[Edit difference data]
++++++++
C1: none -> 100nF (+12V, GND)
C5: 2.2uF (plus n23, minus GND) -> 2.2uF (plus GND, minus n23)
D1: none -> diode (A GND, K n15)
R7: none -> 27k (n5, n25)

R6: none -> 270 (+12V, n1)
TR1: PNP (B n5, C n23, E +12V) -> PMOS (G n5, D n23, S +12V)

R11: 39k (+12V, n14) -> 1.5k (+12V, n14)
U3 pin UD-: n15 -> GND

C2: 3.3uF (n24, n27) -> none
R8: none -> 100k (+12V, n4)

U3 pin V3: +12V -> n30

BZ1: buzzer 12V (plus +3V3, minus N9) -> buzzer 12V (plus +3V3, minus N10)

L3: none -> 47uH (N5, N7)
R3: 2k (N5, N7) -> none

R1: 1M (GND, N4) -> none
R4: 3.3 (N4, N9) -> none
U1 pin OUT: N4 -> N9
++++++++
● **ASSIGNMENT**:
Go through the records, tally the lines holding the word "none", and give only the tally.

● **OUTPUT FOR THIS EXERCISE**:
10